==== Listed entries

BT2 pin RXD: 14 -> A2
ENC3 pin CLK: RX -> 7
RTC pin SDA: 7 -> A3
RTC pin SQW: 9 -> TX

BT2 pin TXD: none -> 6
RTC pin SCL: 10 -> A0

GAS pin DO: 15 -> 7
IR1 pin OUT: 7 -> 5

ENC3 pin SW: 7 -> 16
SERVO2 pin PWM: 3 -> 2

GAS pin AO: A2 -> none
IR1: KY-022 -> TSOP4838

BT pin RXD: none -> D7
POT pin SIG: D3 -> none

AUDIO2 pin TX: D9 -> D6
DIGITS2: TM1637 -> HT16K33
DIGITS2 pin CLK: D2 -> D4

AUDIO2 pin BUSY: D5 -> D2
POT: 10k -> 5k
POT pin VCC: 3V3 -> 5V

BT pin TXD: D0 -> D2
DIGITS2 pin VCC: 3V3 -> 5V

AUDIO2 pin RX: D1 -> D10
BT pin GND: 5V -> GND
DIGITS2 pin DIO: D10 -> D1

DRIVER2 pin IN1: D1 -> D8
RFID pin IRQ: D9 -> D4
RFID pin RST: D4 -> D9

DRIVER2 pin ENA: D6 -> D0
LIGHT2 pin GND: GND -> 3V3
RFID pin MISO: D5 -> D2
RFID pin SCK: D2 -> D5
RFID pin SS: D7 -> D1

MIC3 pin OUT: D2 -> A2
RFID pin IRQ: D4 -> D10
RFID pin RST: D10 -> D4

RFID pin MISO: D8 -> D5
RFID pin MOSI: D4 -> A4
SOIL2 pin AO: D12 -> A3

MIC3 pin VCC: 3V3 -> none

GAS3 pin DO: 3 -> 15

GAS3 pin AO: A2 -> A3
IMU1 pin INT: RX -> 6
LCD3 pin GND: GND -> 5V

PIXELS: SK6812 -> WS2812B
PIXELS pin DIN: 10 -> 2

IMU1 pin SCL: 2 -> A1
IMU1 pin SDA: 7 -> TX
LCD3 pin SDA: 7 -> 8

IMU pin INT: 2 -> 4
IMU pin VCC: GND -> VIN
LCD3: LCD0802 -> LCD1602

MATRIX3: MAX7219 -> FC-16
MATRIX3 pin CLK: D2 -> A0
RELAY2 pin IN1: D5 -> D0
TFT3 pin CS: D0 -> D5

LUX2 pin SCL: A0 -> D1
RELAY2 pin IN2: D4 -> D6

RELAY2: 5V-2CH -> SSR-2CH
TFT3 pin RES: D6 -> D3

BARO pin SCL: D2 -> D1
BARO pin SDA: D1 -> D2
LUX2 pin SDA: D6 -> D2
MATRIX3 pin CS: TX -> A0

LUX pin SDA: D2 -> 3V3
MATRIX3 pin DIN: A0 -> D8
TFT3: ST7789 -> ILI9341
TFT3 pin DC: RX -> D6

========

• [Task to carry out]:
The answer must consist of all the entries, copied exactly.

• [Solution to the problem]:
BT2 pin RXD: 14 -> A2
ENC3 pin CLK: RX -> 7
RTC pin SDA: 7 -> A3
RTC pin SQW: 9 -> TX

BT2 pin TXD: none -> 6
RTC pin SCL: 10 -> A0

GAS pin DO: 15 -> 7
IR1 pin OUT: 7 -> 5

ENC3 pin SW: 7 -> 16
SERVO2 pin PWM: 3 -> 2

GAS pin AO: A2 -> none
IR1: KY-022 -> TSOP4838

BT pin RXD: none -> D7
POT pin SIG: D3 -> none

AUDIO2 pin TX: D9 -> D6
DIGITS2: TM1637 -> HT16K33
DIGITS2 pin CLK: D2 -> D4

AUDIO2 pin BUSY: D5 -> D2
POT: 10k -> 5k
POT pin VCC: 3V3 -> 5V

BT pin TXD: D0 -> D2
DIGITS2 pin VCC: 3V3 -> 5V

AUDIO2 pin RX: D1 -> D10
BT pin GND: 5V -> GND
DIGITS2 pin DIO: D10 -> D1

DRIVER2 pin IN1: D1 -> D8
RFID pin IRQ: D9 -> D4
RFID pin RST: D4 -> D9

DRIVER2 pin ENA: D6 -> D0
LIGHT2 pin GND: GND -> 3V3
RFID pin MISO: D5 -> D2
RFID pin SCK: D2 -> D5
RFID pin SS: D7 -> D1

MIC3 pin OUT: D2 -> A2
RFID pin IRQ: D4 -> D10
RFID pin RST: D10 -> D4

RFID pin MISO: D8 -> D5
RFID pin MOSI: D4 -> A4
SOIL2 pin AO: D12 -> A3

MIC3 pin VCC: 3V3 -> none

GAS3 pin DO: 3 -> 15

GAS3 pin AO: A2 -> A3
IMU1 pin INT: RX -> 6
LCD3 pin GND: GND -> 5V

PIXELS: SK6812 -> WS2812B
PIXELS pin DIN: 10 -> 2

IMU1 pin SCL: 2 -> A1
IMU1 pin SDA: 7 -> TX
LCD3 pin SDA: 7 -> 8

IMU pin INT: 2 -> 4
IMU pin VCC: GND -> VIN
LCD3: LCD0802 -> LCD1602

MATRIX3: MAX7219 -> FC-16
MATRIX3 pin CLK: D2 -> A0
RELAY2 pin IN1: D5 -> D0
TFT3 pin CS: D0 -> D5

LUX2 pin SCL: A0 -> D1
RELAY2 pin IN2: D4 -> D6

RELAY2: 5V-2CH -> SSR-2CH
TFT3 pin RES: D6 -> D3

BARO pin SCL: D2 -> D1
BARO pin SDA: D1 -> D2
LUX2 pin SDA: D6 -> D2
MATRIX3 pin CS: TX -> A0

LUX pin SDA: D2 -> 3V3
MATRIX3 pin DIN: A0 -> D8
TFT3: ST7789 -> ILI9341
TFT3 pin DC: RX -> D6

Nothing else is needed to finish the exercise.